▶ [WHAT THIS TASK INVOLVES]
All lines below starting at the one that holds "none -> orange brick E7:G8 level 1" and ending at the one that holds "none -> black brick F4:F5 level 1" should be printed exactly, ends included. Pictures should not be printed, nor anything else.
BEGIN SUPPLIED INFORMATION
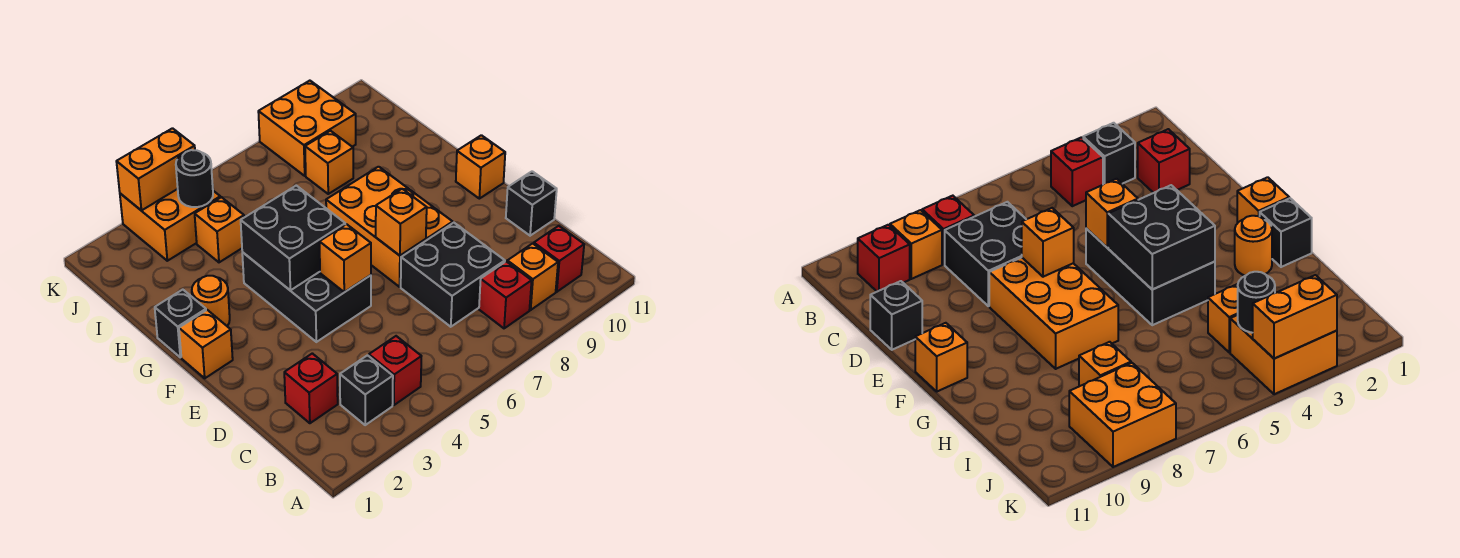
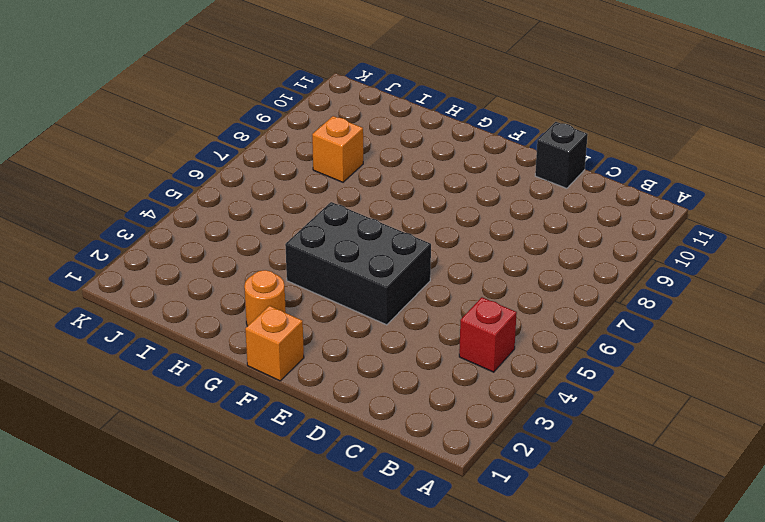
none -> black brick B3 level 1
none -> red brick B8 level 1
none -> orange brick B9 level 1

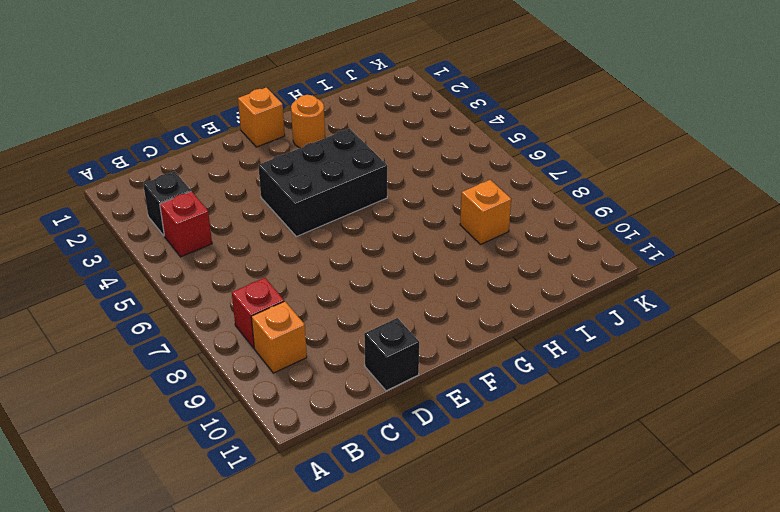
none -> red brick B10 level 1
none -> red brick C2 level 1
none -> black brick C7:D8 level 1

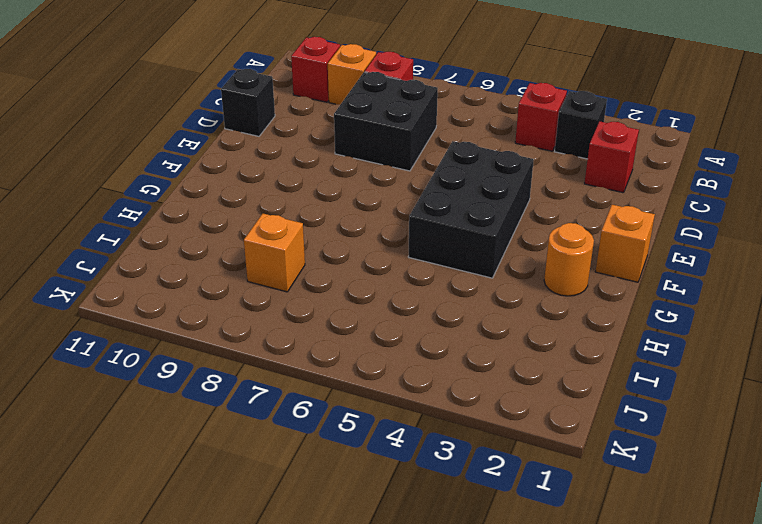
none -> orange brick E7:G8 level 1
none -> orange brick F11 level 1
none -> black brick G1 level 1

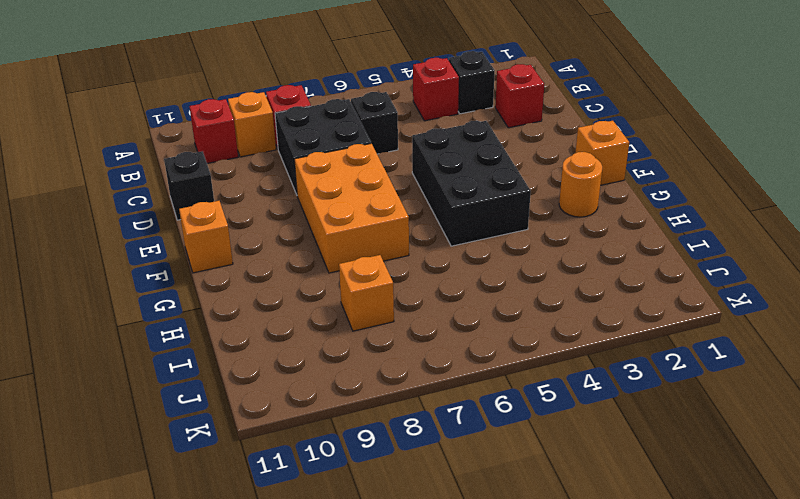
black brick C6 level 1 -> black brick G1 level 1
none -> orange brick I4 level 1
none -> orange brick J3:K4 level 1
none -> orange brick J8:K9 level 1

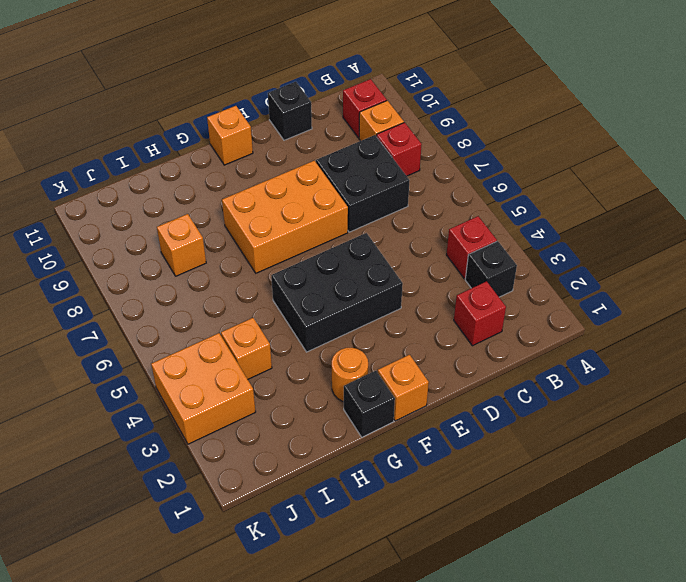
none -> orange brick J8:K9 level 1
none -> orange brick E5 level 2
none -> orange brick E7 level 2

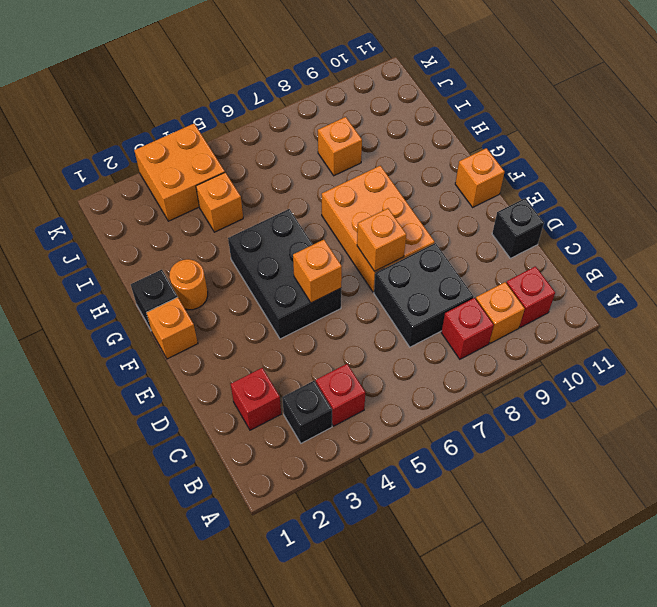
none -> orange brick J8:K9 level 1
none -> black brick F4:G5 level 2
none -> black round brick J4 level 2

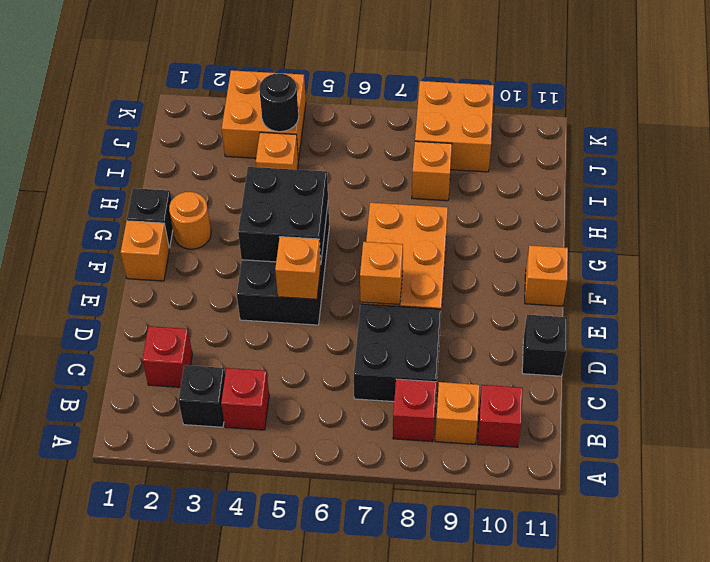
none -> orange brick K3:K4 level 2

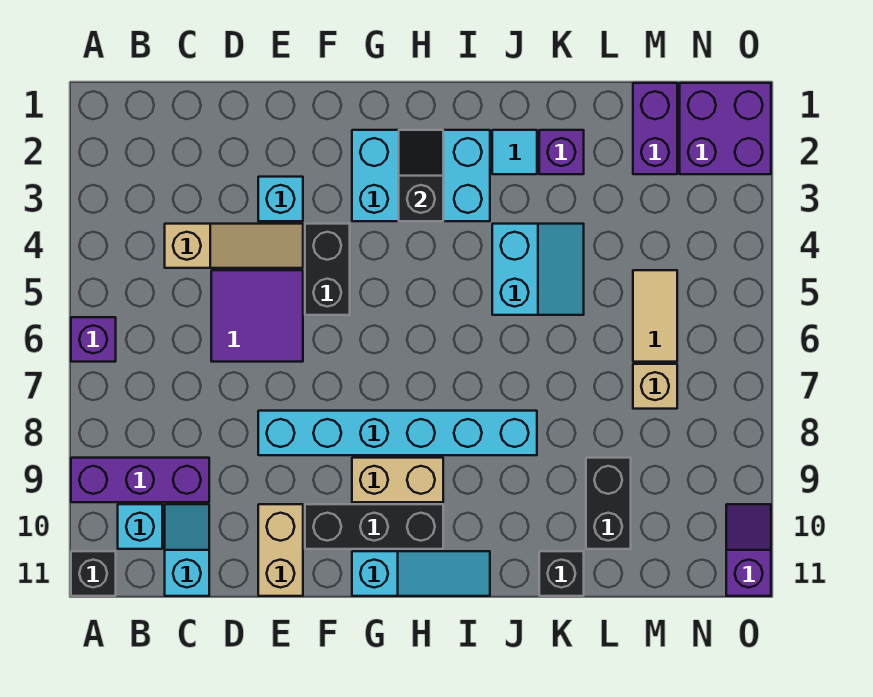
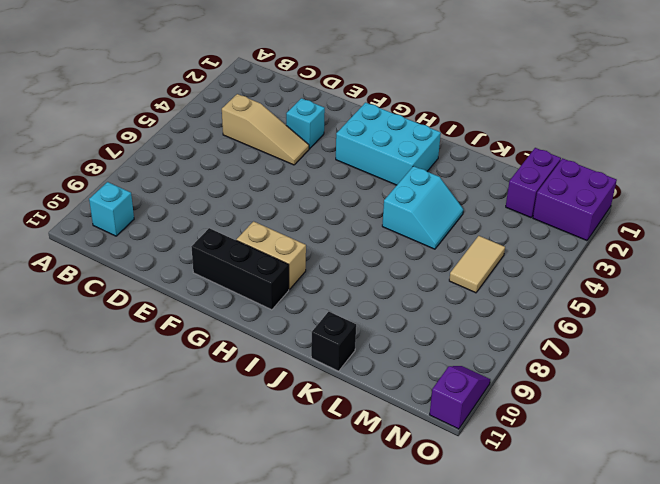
none -> purple brick A6 level 1
none -> purple brick A9:C9 level 1
none -> black brick A11 level 1

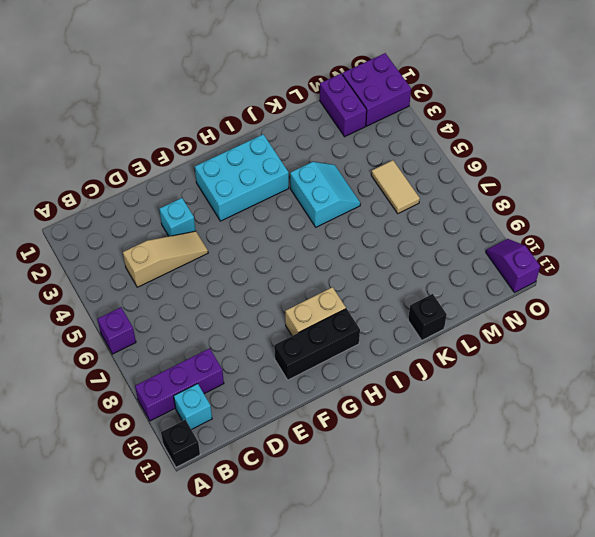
none -> cyan slope C10:C11 level 1 top 11
none -> purple tile D5:E6 level 1
none -> cyan brick E8:J8 level 1

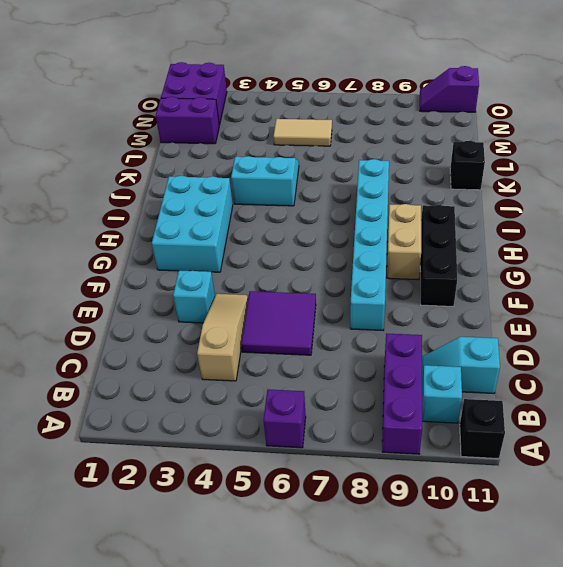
none -> tan brick E10:E11 level 1
none -> black brick F4:F5 level 1
none -> cyan slope G11:I11 level 1 top G

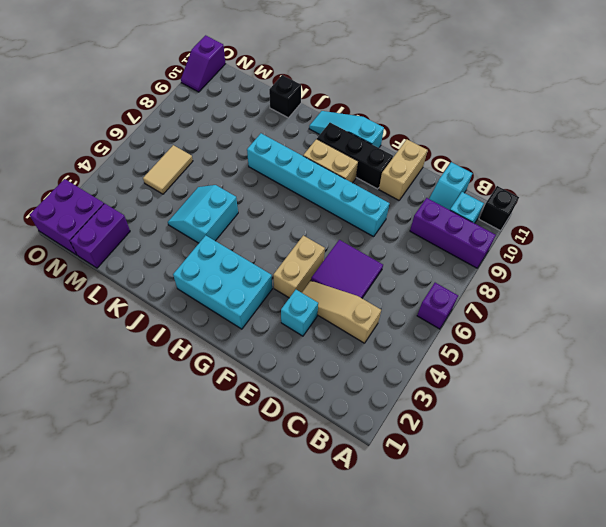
tan brick F4:F5 level 1 -> black brick F4:F5 level 1
none -> cyan tile J2 level 1
none -> purple brick K2 level 1
none -> black brick L9:L10 level 1

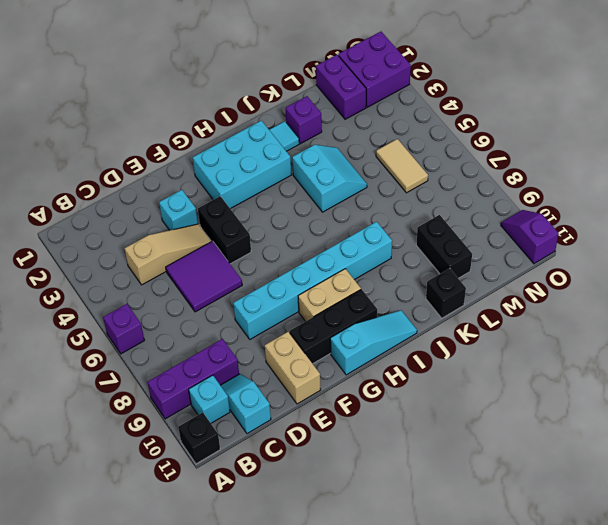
none -> tan brick M7 level 1
none -> black slope H2:H3 level 2 top 3

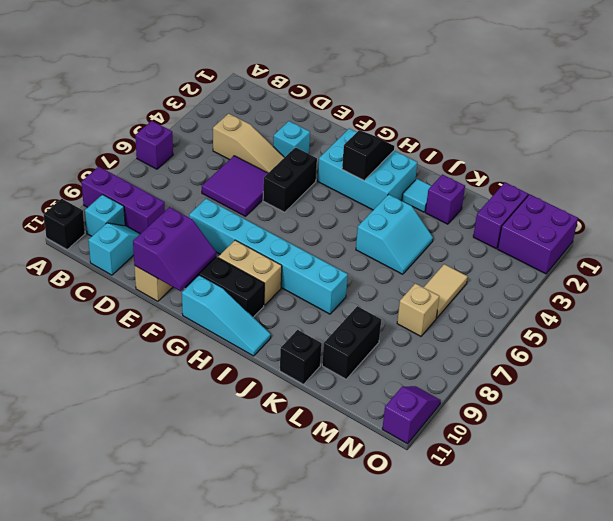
purple slope E10:F11 level 2 top E -> none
END SUPPLIED INFORMATION
▶ [ANSWER TO THE PROBLEM]
none -> orange brick E7:G8 level 1
none -> orange brick F11 level 1
none -> black brick G1 level 1

black brick C6 level 1 -> black brick G1 level 1
none -> orange brick I4 level 1
none -> orange brick J3:K4 level 1
none -> orange brick J8:K9 level 1

none -> orange brick J8:K9 level 1
none -> orange brick E5 level 2
none -> orange brick E7 level 2

none -> orange brick J8:K9 level 1
none -> black brick F4:G5 level 2
none -> black round brick J4 level 2

none -> orange brick K3:K4 level 2

none -> purple brick A6 level 1
none -> purple brick A9:C9 level 1
none -> black brick A11 level 1

none -> cyan slope C10:C11 level 1 top 11
none -> purple tile D5:E6 level 1
none -> cyan brick E8:J8 level 1

none -> tan brick E10:E11 level 1
none -> black brick F4:F5 level 1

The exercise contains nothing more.